TRY IT |
Retrieve all lines below that have the string "green".

Before-and-after object listings:
"""

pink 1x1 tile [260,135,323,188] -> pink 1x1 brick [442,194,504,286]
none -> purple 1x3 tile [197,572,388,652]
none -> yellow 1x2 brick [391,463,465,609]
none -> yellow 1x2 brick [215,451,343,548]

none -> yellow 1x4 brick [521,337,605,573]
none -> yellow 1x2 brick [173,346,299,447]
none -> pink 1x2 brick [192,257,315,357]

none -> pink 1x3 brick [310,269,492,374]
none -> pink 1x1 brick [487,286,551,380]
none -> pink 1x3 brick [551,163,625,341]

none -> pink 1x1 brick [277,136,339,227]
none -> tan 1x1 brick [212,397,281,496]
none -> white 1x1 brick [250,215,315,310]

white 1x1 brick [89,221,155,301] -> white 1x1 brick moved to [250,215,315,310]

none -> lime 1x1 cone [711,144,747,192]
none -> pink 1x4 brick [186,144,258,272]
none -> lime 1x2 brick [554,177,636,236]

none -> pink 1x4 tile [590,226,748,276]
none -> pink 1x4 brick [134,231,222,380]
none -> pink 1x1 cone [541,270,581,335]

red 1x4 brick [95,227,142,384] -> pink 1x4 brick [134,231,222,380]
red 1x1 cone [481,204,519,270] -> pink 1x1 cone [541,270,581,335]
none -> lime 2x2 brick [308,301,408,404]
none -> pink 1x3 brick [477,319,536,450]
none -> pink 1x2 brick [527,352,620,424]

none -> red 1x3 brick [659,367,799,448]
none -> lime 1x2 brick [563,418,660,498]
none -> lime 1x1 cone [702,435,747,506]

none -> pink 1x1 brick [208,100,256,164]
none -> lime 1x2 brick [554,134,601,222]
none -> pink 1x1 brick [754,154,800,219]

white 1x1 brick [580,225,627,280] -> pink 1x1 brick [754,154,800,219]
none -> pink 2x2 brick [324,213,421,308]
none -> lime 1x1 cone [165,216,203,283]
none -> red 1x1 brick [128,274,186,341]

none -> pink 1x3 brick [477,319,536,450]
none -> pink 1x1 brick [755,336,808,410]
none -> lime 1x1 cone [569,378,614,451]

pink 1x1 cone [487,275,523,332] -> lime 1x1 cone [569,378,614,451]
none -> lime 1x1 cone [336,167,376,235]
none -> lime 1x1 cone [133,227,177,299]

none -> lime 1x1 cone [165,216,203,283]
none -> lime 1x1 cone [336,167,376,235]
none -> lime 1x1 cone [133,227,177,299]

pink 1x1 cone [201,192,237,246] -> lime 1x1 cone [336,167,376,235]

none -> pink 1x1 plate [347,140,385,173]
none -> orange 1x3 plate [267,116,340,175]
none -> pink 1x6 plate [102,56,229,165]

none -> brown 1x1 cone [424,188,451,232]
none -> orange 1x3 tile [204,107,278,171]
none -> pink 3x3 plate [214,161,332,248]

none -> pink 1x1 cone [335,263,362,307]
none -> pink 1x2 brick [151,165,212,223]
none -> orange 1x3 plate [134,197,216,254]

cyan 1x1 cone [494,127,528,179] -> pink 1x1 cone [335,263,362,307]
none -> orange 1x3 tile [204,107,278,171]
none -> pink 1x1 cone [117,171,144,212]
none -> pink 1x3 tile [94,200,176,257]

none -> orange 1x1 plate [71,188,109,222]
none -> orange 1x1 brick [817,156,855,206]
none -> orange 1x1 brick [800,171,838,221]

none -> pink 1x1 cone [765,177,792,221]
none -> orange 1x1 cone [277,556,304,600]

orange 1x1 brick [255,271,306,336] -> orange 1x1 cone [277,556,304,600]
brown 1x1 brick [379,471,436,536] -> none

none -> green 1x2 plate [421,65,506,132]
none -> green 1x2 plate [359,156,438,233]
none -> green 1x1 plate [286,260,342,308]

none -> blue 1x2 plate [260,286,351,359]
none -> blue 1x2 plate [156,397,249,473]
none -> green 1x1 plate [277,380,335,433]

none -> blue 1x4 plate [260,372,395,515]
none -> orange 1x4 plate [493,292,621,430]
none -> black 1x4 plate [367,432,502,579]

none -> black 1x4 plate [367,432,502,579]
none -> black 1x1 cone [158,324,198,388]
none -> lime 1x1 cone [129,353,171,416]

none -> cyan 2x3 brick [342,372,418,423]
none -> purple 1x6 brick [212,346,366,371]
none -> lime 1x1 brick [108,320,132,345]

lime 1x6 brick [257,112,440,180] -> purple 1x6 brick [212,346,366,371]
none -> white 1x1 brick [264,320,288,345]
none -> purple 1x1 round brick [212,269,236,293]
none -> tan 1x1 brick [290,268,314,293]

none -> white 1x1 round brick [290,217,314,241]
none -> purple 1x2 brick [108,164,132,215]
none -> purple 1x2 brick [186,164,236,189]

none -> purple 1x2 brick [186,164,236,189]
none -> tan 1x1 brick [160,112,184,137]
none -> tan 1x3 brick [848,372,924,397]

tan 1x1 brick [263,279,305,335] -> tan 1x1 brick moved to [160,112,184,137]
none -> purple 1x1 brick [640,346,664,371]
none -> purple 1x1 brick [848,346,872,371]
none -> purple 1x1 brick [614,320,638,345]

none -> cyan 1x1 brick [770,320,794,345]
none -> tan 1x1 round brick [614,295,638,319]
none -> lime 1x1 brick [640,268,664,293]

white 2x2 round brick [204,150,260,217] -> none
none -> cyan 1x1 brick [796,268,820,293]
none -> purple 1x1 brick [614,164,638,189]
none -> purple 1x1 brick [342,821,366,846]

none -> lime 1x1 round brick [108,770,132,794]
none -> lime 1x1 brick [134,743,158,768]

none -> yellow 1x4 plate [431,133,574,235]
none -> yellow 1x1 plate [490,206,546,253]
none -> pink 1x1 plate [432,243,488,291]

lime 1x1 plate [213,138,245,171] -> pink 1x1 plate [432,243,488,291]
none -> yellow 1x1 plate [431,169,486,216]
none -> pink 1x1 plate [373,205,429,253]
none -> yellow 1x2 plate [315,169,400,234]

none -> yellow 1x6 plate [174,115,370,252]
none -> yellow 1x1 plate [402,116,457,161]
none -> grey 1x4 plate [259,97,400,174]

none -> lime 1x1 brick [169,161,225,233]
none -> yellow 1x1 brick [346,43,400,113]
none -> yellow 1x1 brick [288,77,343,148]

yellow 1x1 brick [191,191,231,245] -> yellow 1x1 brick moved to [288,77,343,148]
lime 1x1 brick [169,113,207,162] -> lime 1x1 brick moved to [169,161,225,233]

"""

ANSWER FOR THIS EXERCISE |
none -> green 1x2 plate [421,65,506,132]
none -> green 1x2 plate [359,156,438,233]
none -> green 1x1 plate [286,260,342,308]
none -> green 1x1 plate [277,380,335,433]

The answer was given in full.